| Your goal |
Copy the entries below line for line without changing anything, and leave out every picture.

| Data for processing |

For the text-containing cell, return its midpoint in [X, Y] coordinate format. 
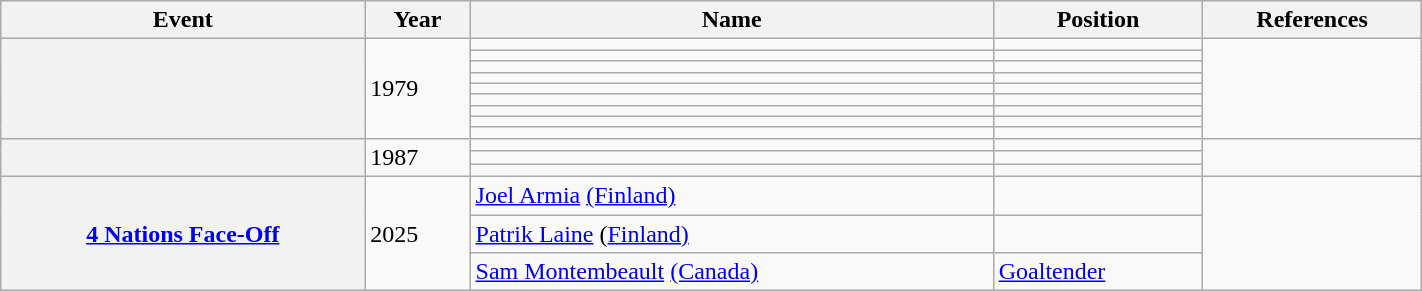
Position [1098, 20]
1987 [418, 157]
1979 [418, 89]
Goaltender [1098, 272]
4 Nations Face-Off [183, 233]
Year [418, 20]
2025 [418, 233]
Joel Armia (Finland) [732, 195]
Patrik Laine (Finland) [732, 233]
Sam Montembeault (Canada) [732, 272]
Event [183, 20]
References [1312, 20]
Name [732, 20]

| Output for this exercise |
For the text-containing cell, return its midpoint in [X, Y] coordinate format. 
Position [1098, 20]
1987 [418, 157]
1979 [418, 89]
Goaltender [1098, 272]
4 Nations Face-Off [183, 233]
Year [418, 20]
2025 [418, 233]
Joel Armia (Finland) [732, 195]
Patrik Laine (Finland) [732, 233]
Sam Montembeault (Canada) [732, 272]
Event [183, 20]
References [1312, 20]
Name [732, 20]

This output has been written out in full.